Task brief:
Copy the records word for word, from the first line through the line containing "List all building", inclusive.

Working data:
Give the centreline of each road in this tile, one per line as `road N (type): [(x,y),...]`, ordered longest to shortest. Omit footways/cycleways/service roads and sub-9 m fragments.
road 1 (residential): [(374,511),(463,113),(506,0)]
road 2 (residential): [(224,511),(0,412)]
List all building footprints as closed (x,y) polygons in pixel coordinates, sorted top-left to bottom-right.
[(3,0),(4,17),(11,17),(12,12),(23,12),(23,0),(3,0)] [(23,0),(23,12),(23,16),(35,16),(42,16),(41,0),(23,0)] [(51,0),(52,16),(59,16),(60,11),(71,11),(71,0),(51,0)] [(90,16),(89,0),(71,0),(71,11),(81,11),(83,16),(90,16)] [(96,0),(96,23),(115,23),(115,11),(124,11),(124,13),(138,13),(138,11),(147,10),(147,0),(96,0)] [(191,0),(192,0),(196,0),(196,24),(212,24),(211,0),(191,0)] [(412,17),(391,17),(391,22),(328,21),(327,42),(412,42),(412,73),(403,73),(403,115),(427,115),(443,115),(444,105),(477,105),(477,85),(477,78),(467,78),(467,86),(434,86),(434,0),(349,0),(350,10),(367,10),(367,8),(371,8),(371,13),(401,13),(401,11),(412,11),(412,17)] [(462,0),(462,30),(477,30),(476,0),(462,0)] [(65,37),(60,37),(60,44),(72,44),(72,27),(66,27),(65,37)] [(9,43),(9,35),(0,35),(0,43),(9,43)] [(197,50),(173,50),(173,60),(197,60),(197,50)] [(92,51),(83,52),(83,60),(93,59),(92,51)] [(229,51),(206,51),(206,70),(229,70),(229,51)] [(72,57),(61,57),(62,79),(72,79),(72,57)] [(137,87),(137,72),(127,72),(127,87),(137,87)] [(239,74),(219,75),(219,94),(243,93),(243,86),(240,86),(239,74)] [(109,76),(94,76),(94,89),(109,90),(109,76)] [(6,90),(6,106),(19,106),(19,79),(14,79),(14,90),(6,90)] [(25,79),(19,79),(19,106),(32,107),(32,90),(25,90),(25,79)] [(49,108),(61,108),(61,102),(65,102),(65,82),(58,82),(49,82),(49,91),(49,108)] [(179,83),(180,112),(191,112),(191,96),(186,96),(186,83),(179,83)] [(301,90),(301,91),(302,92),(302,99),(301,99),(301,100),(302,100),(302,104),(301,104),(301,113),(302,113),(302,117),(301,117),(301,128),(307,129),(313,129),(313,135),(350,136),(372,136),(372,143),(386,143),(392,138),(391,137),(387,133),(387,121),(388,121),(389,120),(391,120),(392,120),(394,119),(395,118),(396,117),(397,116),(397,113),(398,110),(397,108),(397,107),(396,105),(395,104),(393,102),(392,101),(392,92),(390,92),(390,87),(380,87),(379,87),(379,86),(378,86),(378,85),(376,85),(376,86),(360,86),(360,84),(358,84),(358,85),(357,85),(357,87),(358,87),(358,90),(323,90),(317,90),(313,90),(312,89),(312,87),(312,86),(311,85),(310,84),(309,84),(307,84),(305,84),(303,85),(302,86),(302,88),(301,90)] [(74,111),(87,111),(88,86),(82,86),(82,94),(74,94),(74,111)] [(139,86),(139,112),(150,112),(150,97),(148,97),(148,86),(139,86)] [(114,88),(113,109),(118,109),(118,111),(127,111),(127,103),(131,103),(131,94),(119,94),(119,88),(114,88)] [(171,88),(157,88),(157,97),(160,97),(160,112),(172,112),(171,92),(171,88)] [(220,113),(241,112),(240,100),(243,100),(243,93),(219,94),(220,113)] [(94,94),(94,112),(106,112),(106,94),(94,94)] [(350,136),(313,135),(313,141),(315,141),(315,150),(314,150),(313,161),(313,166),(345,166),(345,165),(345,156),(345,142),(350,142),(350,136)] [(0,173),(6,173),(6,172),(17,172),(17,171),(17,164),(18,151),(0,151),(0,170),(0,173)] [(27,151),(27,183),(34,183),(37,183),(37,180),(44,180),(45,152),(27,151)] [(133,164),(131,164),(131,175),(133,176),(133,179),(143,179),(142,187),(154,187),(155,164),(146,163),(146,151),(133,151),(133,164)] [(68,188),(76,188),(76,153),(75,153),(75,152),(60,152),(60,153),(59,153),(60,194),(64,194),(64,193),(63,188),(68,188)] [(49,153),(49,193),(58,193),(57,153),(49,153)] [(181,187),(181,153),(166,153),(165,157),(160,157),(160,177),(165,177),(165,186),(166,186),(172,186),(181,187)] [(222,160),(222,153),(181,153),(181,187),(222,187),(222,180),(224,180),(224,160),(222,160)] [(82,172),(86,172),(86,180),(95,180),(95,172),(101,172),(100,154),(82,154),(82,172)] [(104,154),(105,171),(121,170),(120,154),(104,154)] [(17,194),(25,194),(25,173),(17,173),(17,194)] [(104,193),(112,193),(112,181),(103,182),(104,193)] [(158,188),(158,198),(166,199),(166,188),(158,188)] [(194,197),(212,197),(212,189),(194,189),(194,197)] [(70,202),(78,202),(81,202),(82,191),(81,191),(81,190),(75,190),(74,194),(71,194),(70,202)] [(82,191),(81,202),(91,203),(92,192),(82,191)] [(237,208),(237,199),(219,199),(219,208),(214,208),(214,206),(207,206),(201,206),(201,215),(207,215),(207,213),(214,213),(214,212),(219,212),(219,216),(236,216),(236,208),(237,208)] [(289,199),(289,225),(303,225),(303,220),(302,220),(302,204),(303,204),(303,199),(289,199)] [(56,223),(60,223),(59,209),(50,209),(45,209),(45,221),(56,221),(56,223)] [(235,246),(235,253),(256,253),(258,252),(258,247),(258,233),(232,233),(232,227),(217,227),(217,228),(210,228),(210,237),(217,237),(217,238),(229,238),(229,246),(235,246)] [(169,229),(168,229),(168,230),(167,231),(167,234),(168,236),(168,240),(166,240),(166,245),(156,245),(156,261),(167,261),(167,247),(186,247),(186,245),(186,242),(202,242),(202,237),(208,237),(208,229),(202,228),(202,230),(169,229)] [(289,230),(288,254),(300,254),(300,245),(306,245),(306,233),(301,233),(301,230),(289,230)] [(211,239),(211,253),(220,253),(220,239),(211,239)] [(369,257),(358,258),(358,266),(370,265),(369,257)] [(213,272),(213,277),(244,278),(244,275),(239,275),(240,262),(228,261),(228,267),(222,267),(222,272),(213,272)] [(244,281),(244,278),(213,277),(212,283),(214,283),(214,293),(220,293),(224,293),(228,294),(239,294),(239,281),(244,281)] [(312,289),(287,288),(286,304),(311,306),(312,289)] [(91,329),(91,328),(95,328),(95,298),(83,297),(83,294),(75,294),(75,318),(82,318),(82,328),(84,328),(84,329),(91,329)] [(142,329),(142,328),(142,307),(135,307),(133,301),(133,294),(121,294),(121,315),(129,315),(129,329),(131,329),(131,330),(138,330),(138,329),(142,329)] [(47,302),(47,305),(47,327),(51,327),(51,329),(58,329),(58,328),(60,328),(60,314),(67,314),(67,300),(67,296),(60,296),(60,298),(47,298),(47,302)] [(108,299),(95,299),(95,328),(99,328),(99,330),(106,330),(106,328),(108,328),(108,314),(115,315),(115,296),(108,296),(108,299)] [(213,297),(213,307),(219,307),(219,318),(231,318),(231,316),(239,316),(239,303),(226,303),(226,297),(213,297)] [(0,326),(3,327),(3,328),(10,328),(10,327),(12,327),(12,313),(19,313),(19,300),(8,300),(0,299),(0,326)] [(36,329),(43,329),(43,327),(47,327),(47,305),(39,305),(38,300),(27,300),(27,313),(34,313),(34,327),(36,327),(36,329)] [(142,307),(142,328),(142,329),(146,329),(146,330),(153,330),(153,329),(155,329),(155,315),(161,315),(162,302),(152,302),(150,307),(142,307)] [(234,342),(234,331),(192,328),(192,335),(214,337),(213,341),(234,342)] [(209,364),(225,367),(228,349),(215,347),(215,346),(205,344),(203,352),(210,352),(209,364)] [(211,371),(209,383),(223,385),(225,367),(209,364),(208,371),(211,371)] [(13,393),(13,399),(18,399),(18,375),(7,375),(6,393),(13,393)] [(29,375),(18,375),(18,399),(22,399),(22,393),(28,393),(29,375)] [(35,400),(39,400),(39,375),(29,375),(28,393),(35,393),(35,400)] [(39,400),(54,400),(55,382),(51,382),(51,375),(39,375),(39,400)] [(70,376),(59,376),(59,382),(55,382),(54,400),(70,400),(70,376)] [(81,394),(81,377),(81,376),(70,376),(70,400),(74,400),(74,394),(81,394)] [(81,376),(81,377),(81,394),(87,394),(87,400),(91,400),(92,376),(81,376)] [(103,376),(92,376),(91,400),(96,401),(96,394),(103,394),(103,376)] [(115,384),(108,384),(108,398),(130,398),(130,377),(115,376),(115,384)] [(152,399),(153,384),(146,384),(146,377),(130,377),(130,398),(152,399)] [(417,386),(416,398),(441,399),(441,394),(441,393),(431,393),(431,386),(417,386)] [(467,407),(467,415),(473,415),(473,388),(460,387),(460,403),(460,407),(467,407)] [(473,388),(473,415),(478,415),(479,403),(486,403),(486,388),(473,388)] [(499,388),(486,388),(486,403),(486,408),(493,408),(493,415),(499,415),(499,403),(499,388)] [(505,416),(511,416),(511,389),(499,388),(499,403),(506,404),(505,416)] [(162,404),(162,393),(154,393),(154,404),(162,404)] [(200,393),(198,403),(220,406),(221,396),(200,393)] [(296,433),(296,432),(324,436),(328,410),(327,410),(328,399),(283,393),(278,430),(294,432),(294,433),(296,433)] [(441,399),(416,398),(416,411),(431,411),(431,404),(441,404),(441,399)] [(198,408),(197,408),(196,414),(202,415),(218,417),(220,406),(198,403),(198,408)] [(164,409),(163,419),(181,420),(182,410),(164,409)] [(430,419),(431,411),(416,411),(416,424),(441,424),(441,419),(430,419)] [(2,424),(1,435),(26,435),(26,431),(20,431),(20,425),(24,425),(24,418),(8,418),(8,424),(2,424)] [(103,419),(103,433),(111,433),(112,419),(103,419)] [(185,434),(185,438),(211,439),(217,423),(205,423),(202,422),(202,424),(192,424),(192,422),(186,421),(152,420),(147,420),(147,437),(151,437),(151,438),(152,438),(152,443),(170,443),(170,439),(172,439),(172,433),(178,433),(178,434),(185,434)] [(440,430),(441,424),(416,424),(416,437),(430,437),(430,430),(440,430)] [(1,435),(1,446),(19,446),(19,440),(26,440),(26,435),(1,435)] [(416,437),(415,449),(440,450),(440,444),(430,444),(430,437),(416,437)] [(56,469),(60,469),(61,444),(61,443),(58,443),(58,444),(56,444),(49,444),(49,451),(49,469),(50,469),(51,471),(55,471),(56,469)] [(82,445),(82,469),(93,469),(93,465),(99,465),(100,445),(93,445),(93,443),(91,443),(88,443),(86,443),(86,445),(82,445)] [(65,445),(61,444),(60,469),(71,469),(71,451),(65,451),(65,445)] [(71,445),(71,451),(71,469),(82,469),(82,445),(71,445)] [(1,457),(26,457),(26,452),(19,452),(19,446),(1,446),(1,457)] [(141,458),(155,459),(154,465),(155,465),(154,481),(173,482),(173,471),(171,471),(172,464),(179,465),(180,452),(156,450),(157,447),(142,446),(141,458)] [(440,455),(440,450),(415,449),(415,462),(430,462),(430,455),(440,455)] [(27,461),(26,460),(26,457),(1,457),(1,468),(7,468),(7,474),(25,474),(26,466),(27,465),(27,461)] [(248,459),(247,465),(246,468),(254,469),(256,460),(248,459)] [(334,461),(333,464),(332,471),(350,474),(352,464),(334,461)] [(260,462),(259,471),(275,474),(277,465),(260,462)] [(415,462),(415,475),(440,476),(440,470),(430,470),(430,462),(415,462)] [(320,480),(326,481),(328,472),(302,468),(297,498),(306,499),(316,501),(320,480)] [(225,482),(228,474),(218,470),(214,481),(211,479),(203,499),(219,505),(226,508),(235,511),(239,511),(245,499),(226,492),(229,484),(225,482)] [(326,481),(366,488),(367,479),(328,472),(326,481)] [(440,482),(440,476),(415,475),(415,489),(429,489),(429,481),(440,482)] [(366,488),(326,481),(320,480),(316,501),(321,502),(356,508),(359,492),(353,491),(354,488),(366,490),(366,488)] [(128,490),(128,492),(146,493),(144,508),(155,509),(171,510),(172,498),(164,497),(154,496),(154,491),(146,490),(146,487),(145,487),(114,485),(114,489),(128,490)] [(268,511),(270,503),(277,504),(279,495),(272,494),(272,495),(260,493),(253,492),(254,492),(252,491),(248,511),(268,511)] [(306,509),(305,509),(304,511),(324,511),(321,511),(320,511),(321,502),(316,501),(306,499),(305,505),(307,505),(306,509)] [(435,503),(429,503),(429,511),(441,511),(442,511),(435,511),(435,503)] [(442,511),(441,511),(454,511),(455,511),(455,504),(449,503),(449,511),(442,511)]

Solution for this task:
Give the centreline of each road in this tile, one per line as `road N (type): [(x,y),...]`, ordered longest to shortest. Omit footways/cycleways/service roads and sub-9 m fragments.
road 1 (residential): [(374,511),(463,113),(506,0)]
road 2 (residential): [(224,511),(0,412)]
List all building footprints as closed (x,y) polygons in pixel coordinates, sorted top-left to bottom-right.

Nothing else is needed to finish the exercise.